*Requirement*
Only the pictures are to be left out; return the rest of the data exactly as it stands.

^^^^^^^^

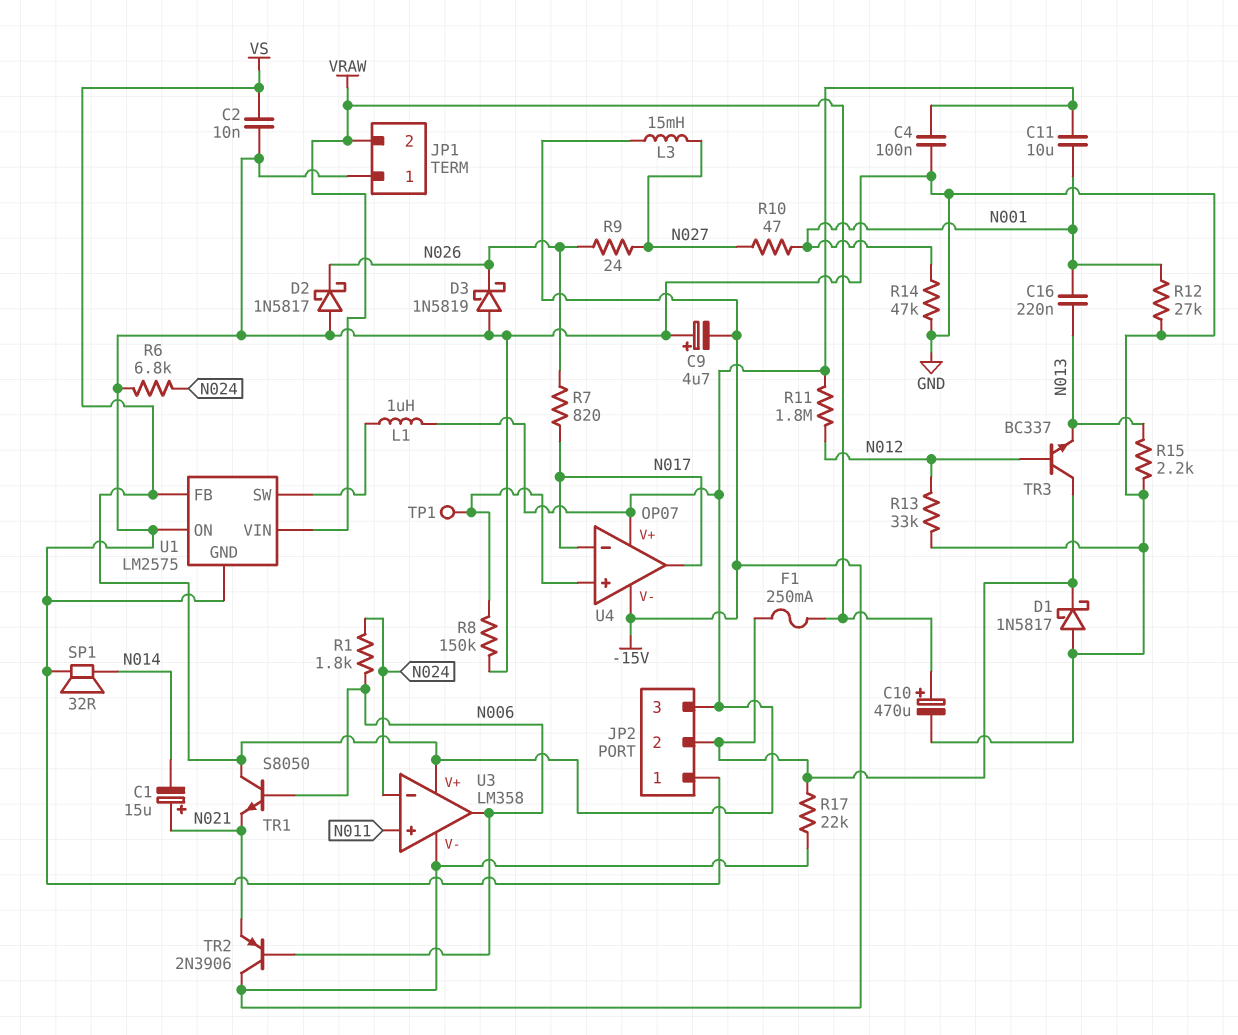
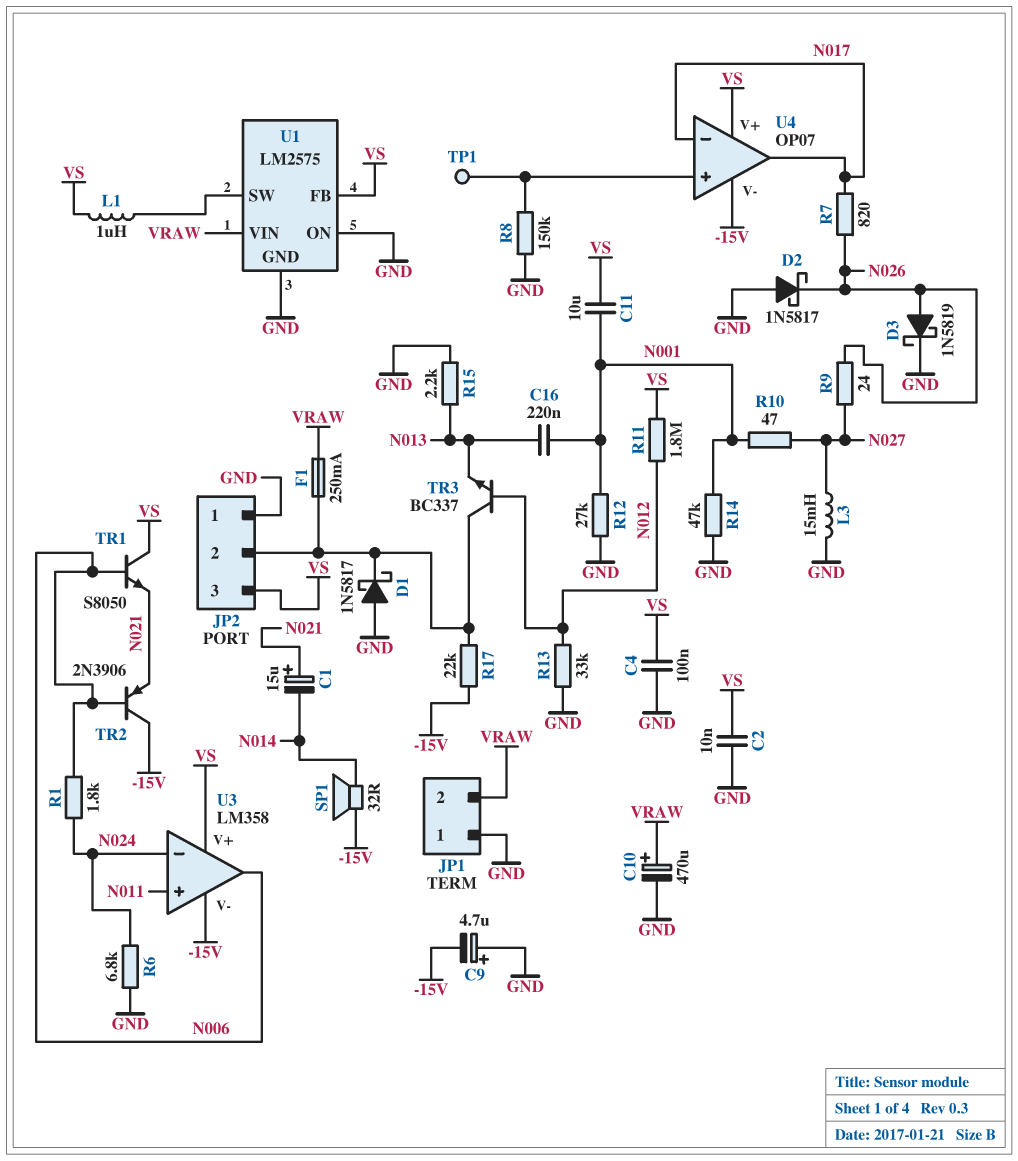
D3: schottky 1N5819 (A GND, K N026) -> schottky 1N5819 (A N026, K GND)
L3: 15mH (-15V, N027) -> 15mH (GND, N027)
SP1: speaker 32R (GND, N014) -> speaker 32R (-15V, N014)

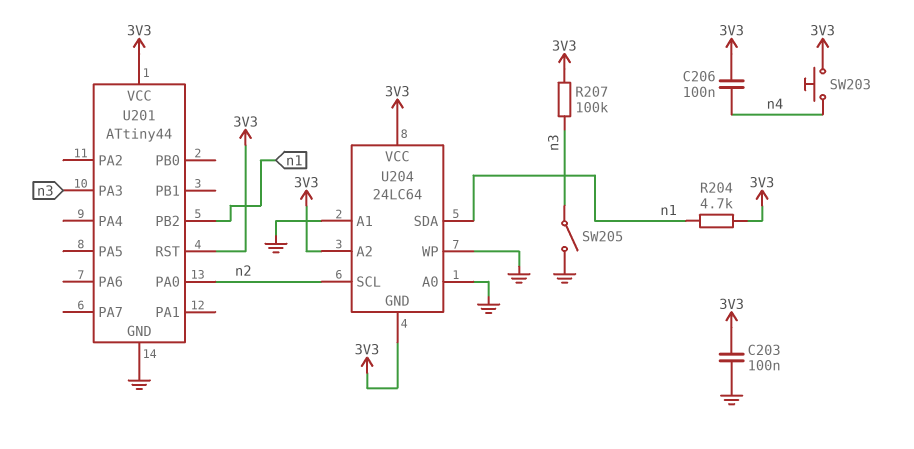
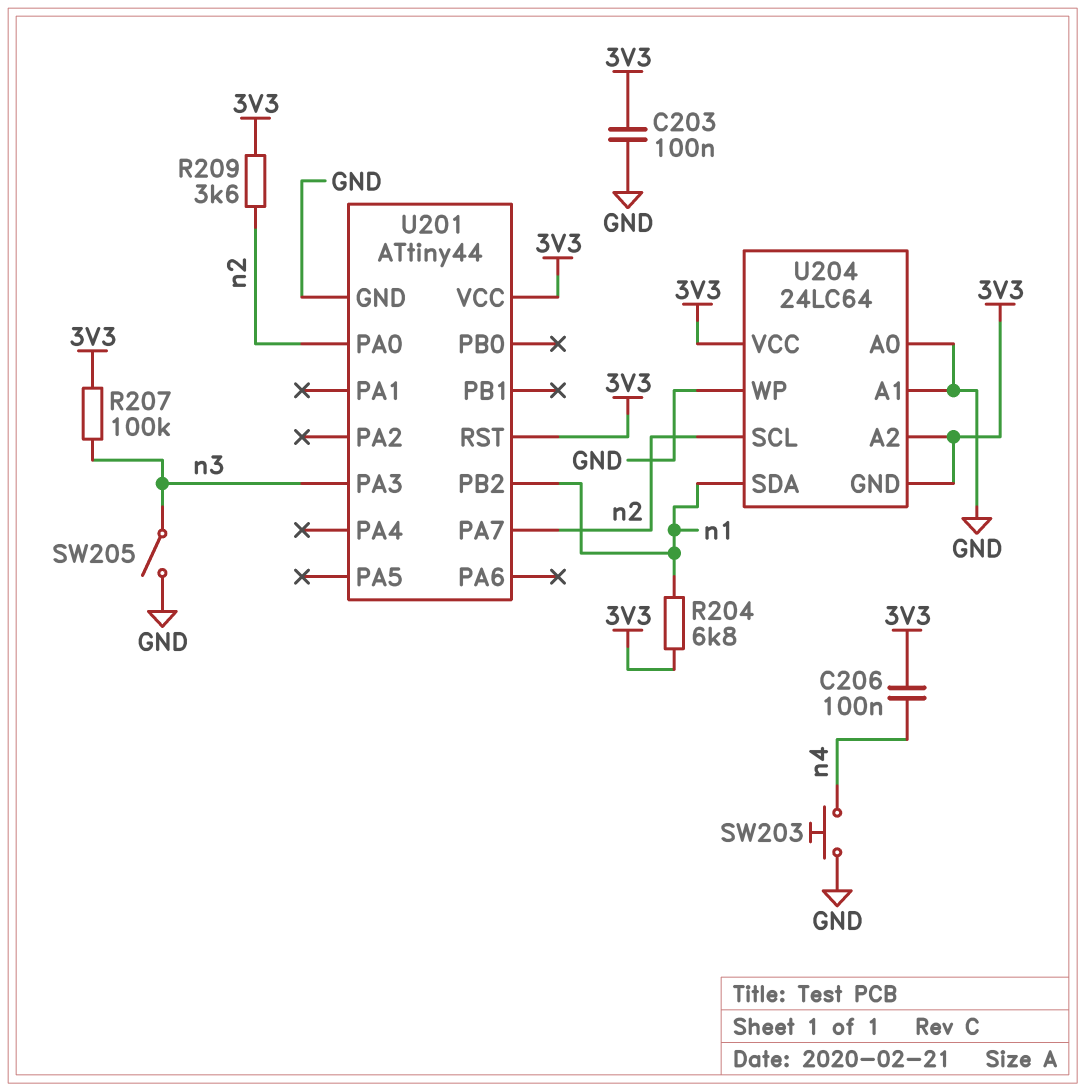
R204: 4.7k (3V3, n1) -> 6.8k (3V3, n1)
R209: none -> 3.6k (3V3, n2)
SW203: button (3V3, n4) -> button (GND, n4)
U201 pin PA7: none -> n2

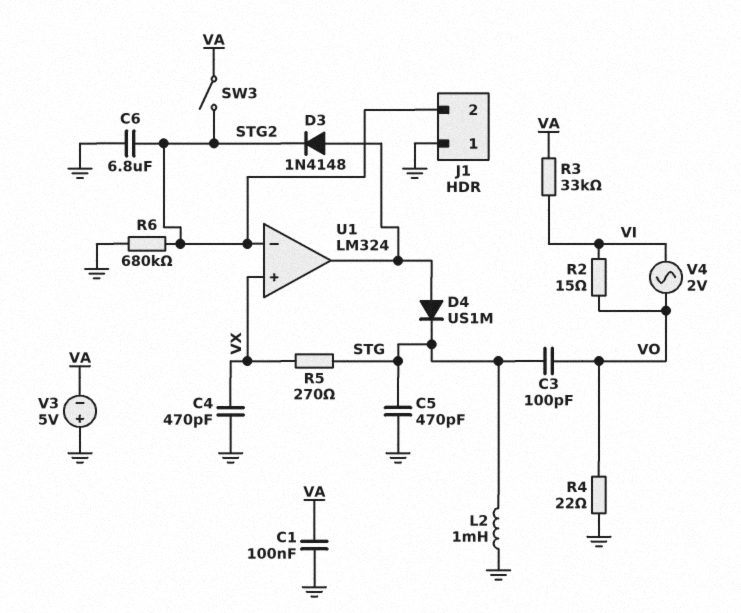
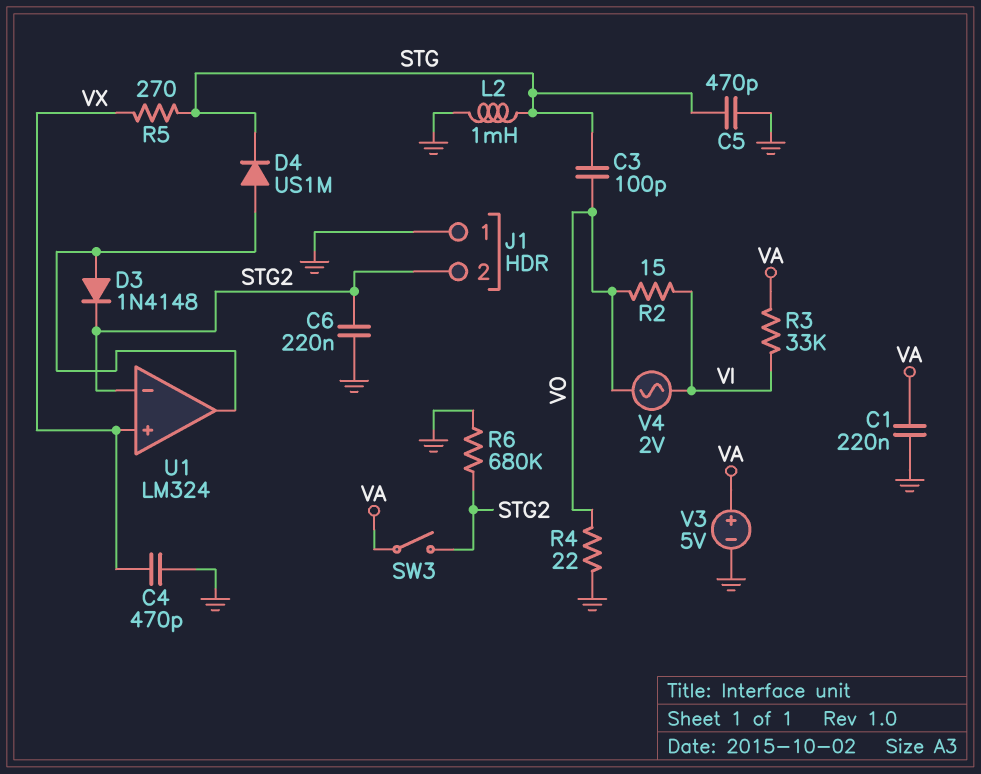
C1: 100nF (GND, VA) -> 220nF (GND, VA)
C6: 6.8uF (GND, STG2) -> 220nF (GND, STG2)
V3: 5V (plus GND, minus VA) -> 5V (plus VA, minus GND)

^^^^^^^^

*Expected output*
D3: schottky 1N5819 (A GND, K N026) -> schottky 1N5819 (A N026, K GND)
L3: 15mH (-15V, N027) -> 15mH (GND, N027)
SP1: speaker 32R (GND, N014) -> speaker 32R (-15V, N014)

R204: 4.7k (3V3, n1) -> 6.8k (3V3, n1)
R209: none -> 3.6k (3V3, n2)
SW203: button (3V3, n4) -> button (GND, n4)
U201 pin PA7: none -> n2

C1: 100nF (GND, VA) -> 220nF (GND, VA)
C6: 6.8uF (GND, STG2) -> 220nF (GND, STG2)
V3: 5V (plus GND, minus VA) -> 5V (plus VA, minus GND)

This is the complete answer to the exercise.